**TASK REQUIREMENTS**
From the records below, print exactly the lines starting at the one containing "BARO2 pin SDA: GP27 -> GP7" and ending at the one containing "KEYS3 pin K2: GP7 -> GP20", ends included, and nothing else.

[Opening PROVIDED RECORDS section]

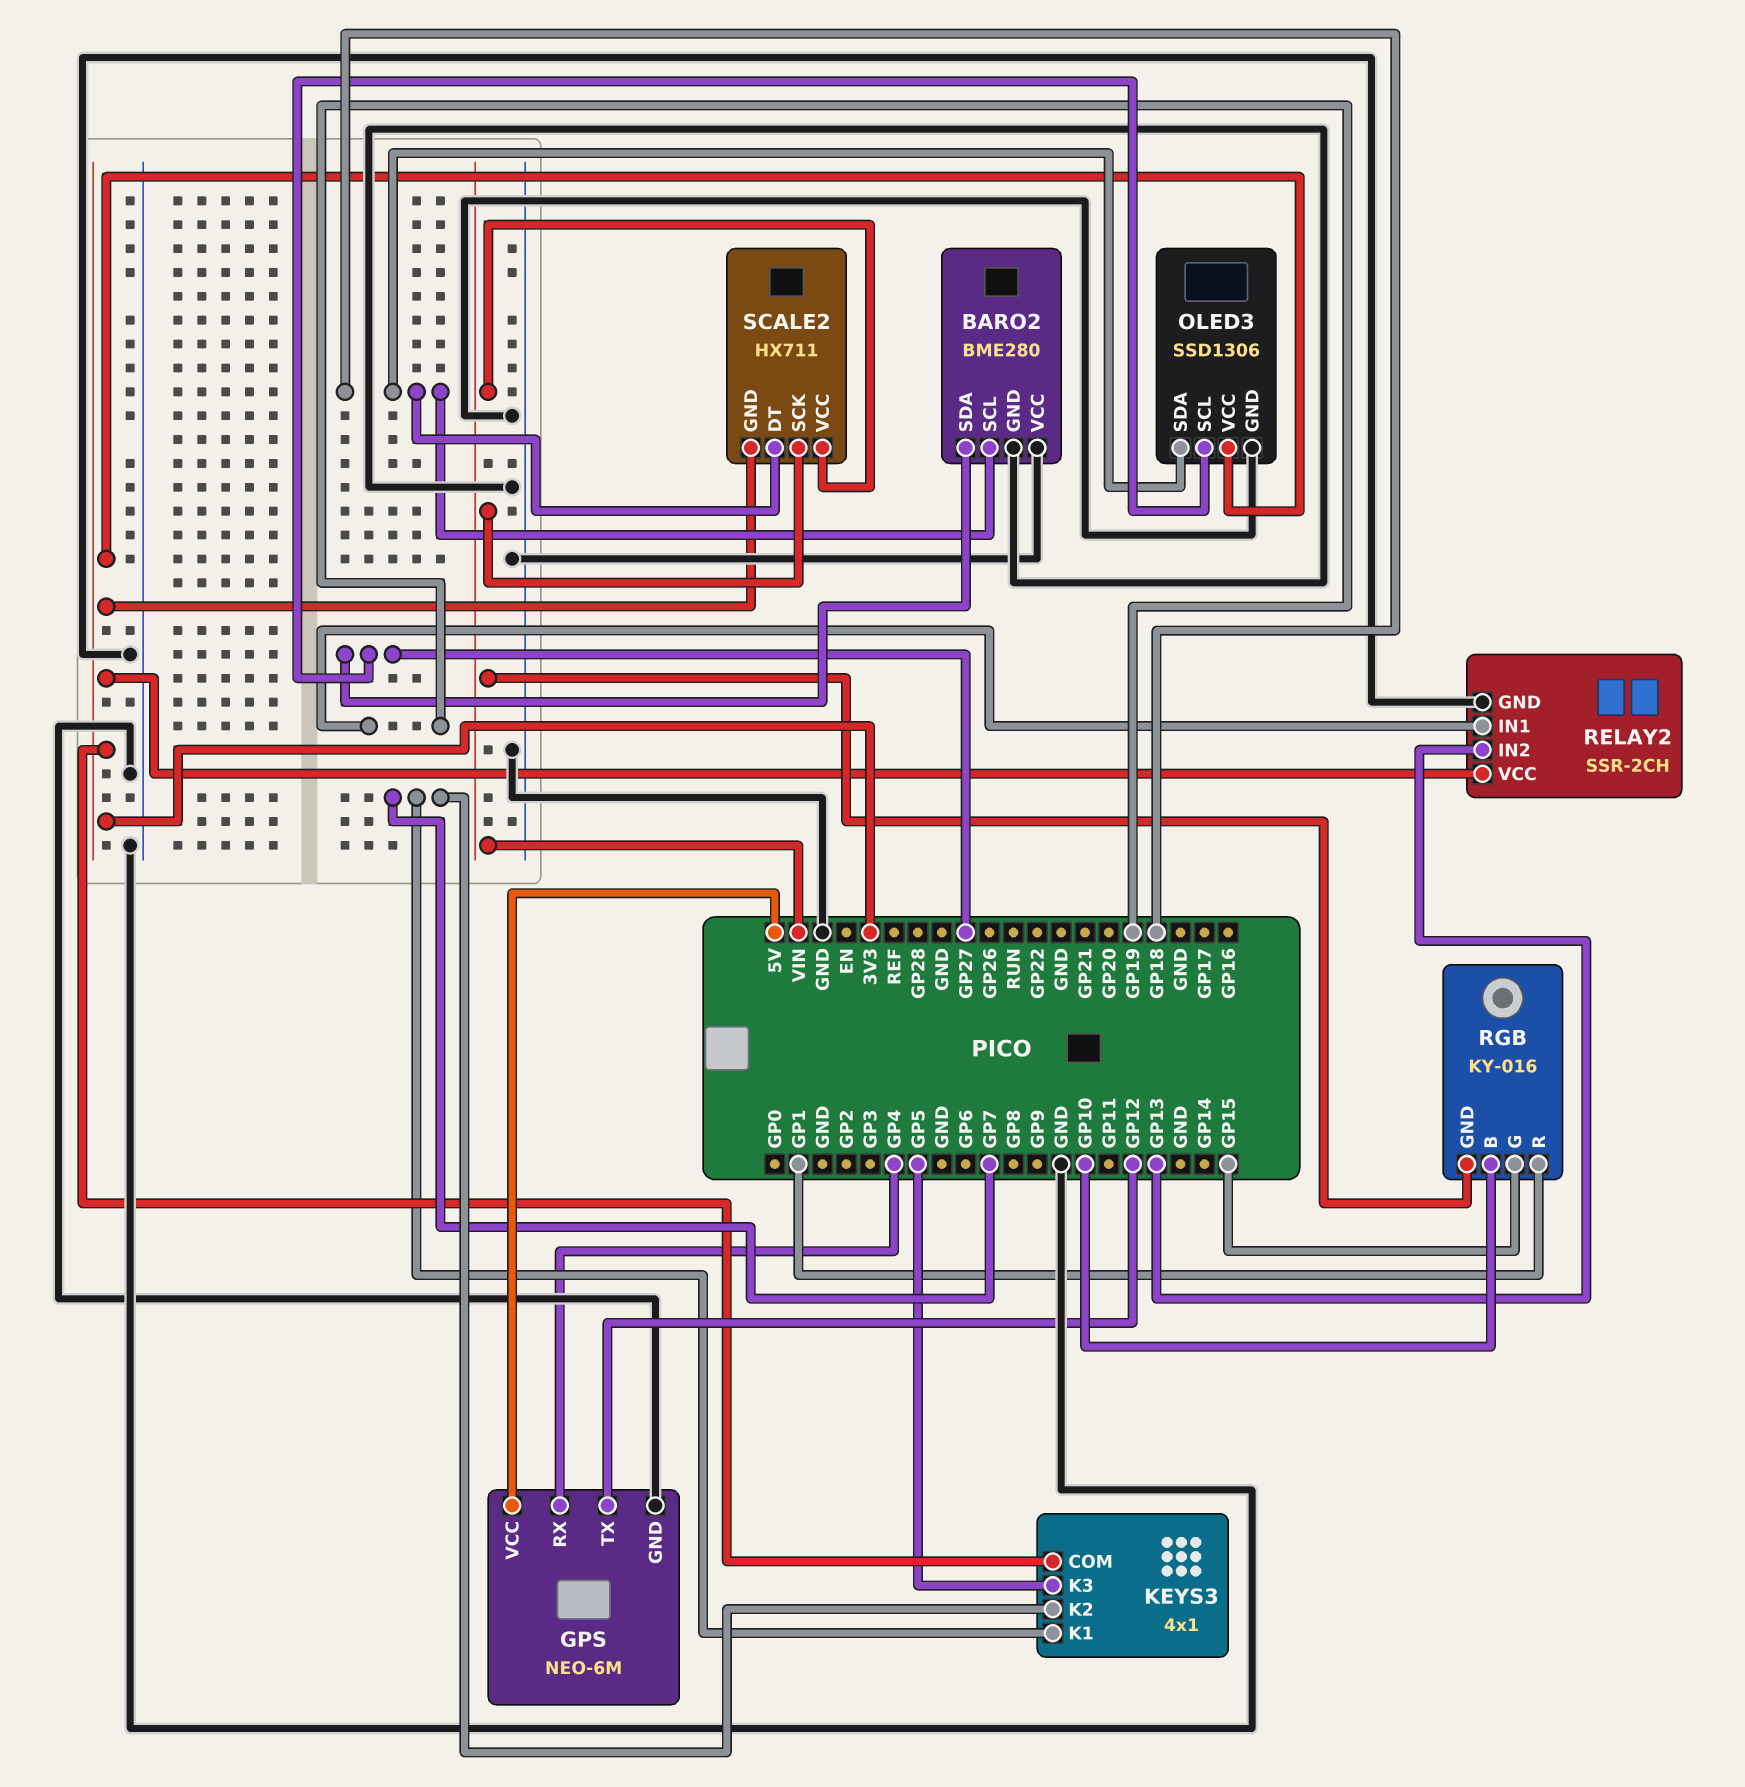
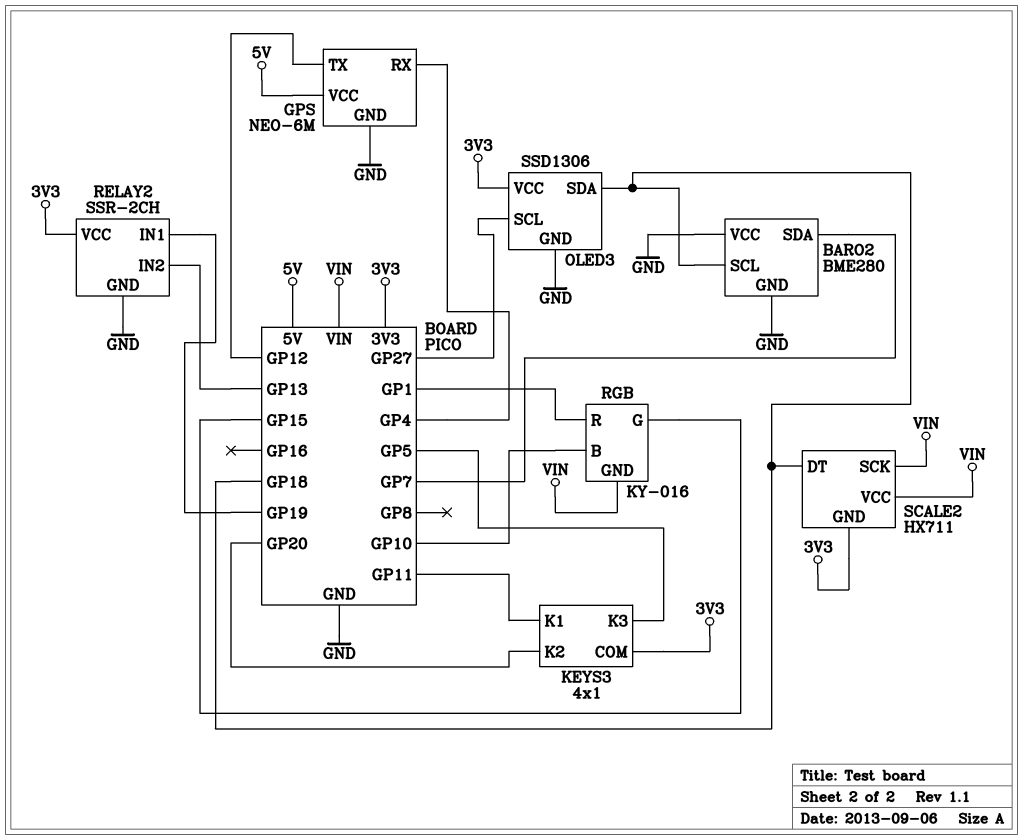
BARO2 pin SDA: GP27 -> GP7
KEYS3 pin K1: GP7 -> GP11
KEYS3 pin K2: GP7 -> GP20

[Closing PROVIDED RECORDS section]
[Opening PROVIDED RECORDS section]

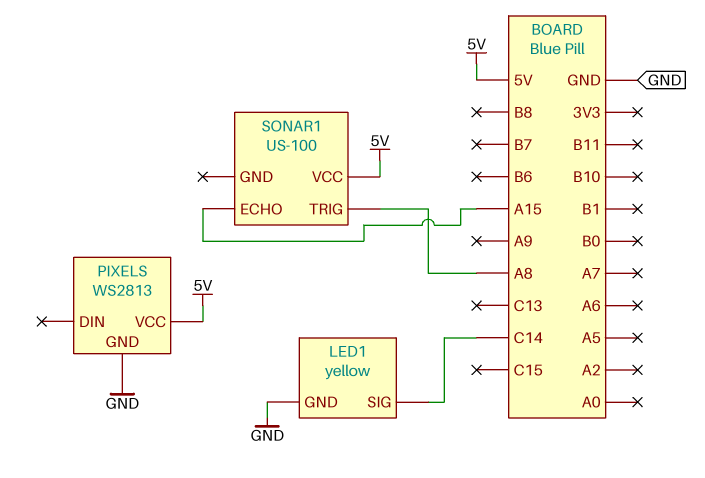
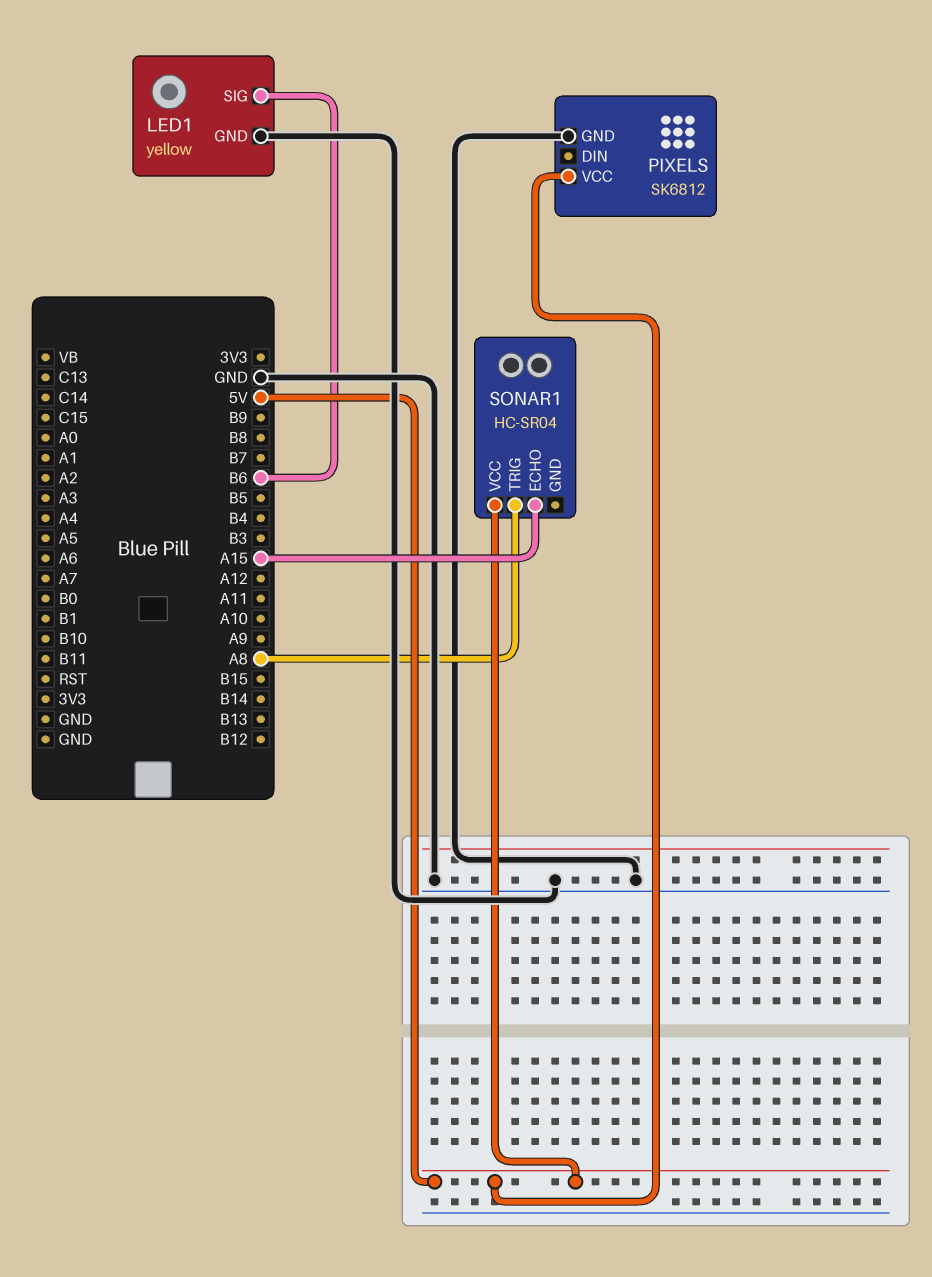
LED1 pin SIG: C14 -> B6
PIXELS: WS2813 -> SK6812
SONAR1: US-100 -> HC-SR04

[Closing PROVIDED RECORDS section]

**PROBLEM SOLUTION**
BARO2 pin SDA: GP27 -> GP7
KEYS3 pin K1: GP7 -> GP11
KEYS3 pin K2: GP7 -> GP20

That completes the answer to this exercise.